──────── LISTED ENTRIES

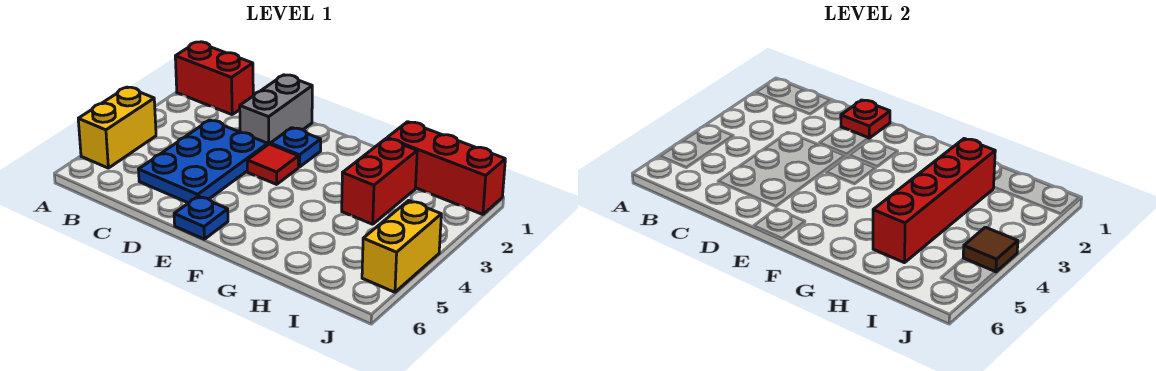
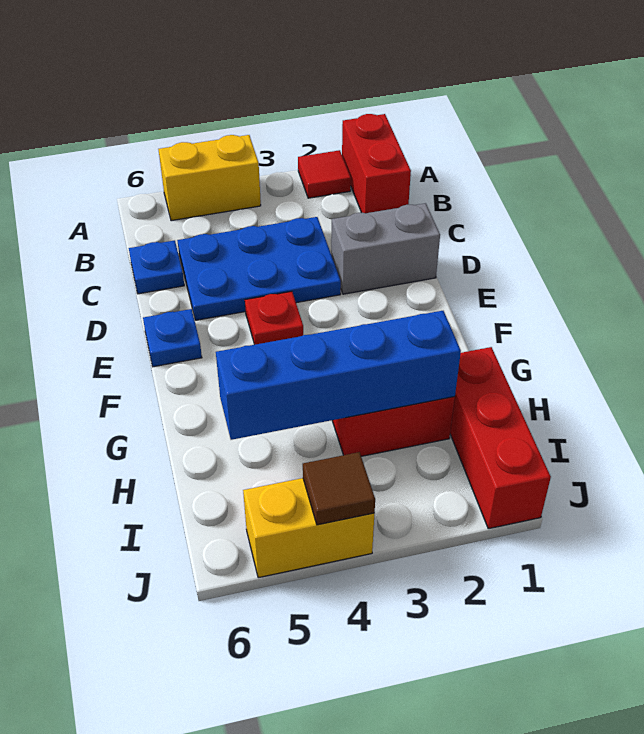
red plate D1 level 2 -> red plate E4 level 1
blue plate E2 level 1 -> blue plate C6 level 1
red tile E3 level 1 -> red tile A2 level 1
red brick H2:H5 level 2 -> blue brick H2:H5 level 2

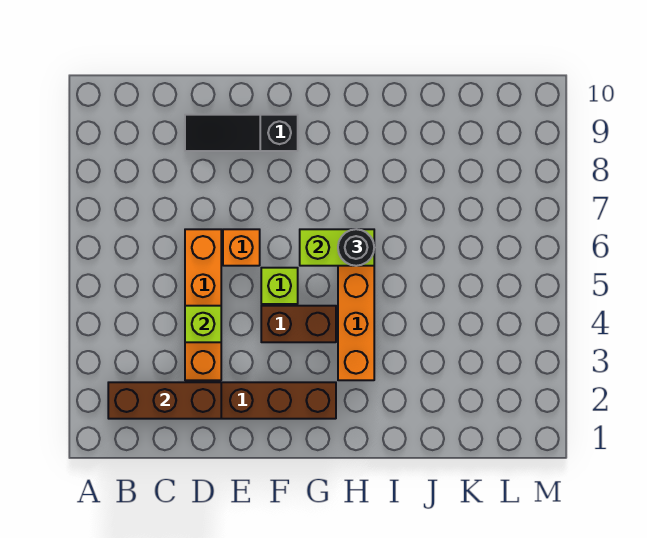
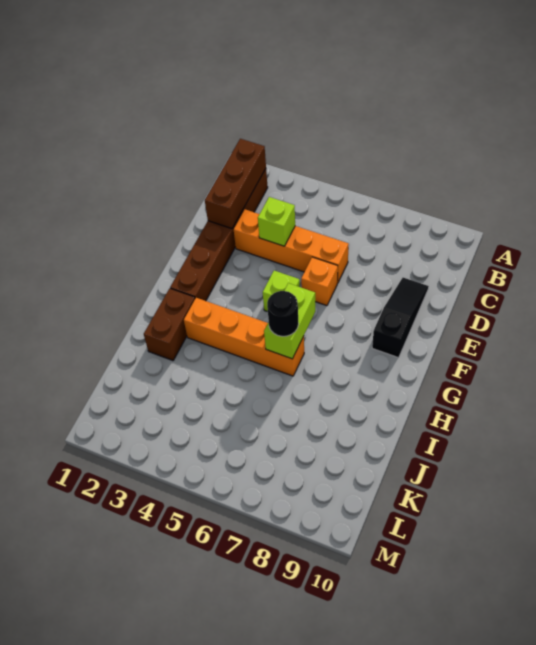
brown brick F4:G4 level 1 -> brown brick H2:I2 level 1

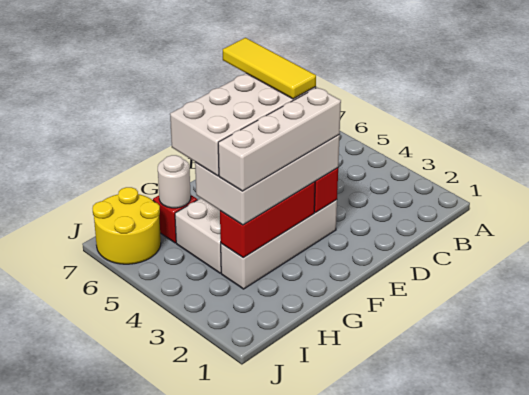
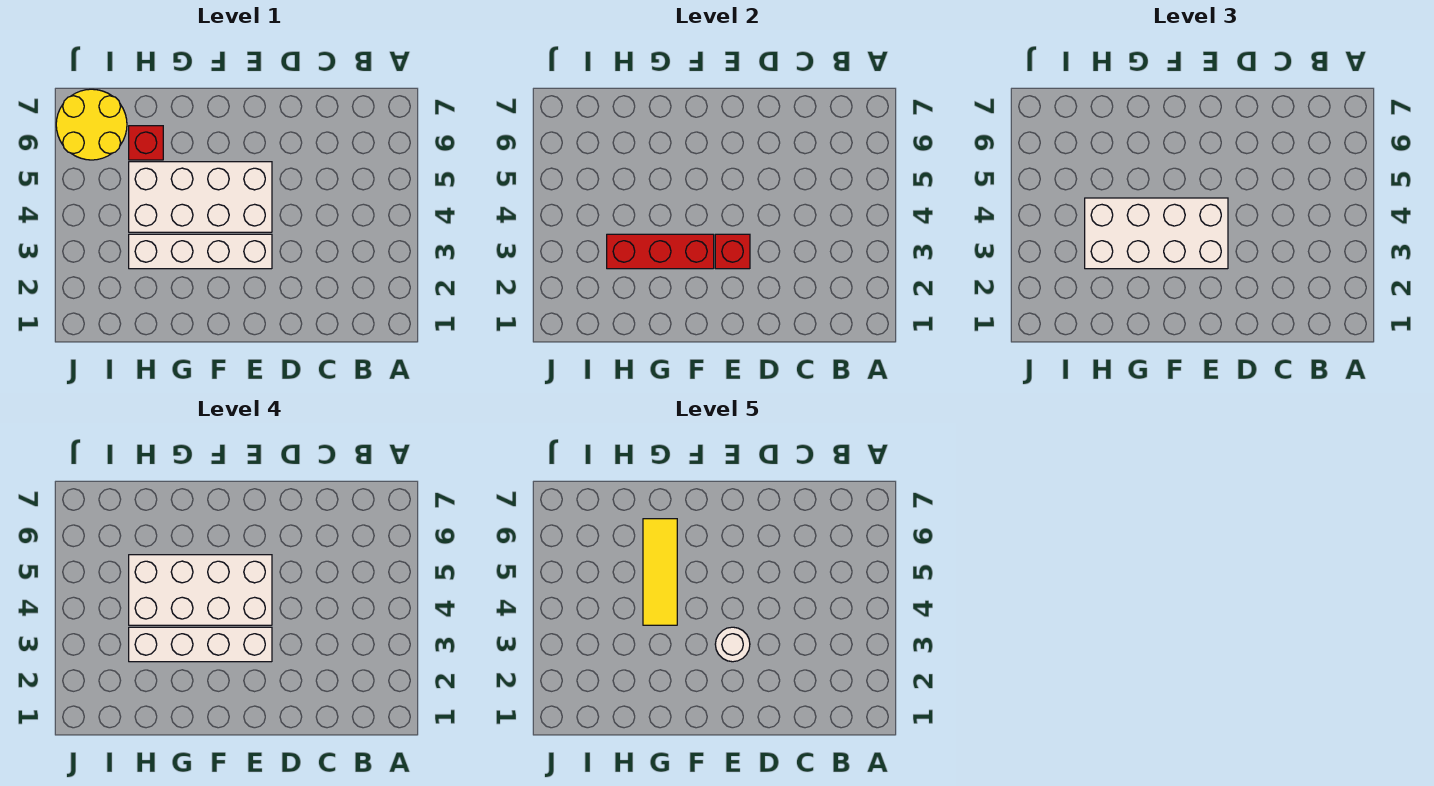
yellow tile E4:E6 level 5 -> yellow tile G4:G6 level 5
white round brick H6 level 2 -> white round brick E3 level 5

────────────────

▶ _EXERCISE GOAL_
Retype nothing except the lines from the line holding "yellow tile E4:E6" through the last line of the entries, both included.

▶ _TASK SOLUTION_
yellow tile E4:E6 level 5 -> yellow tile G4:G6 level 5
white round brick H6 level 2 -> white round brick E3 level 5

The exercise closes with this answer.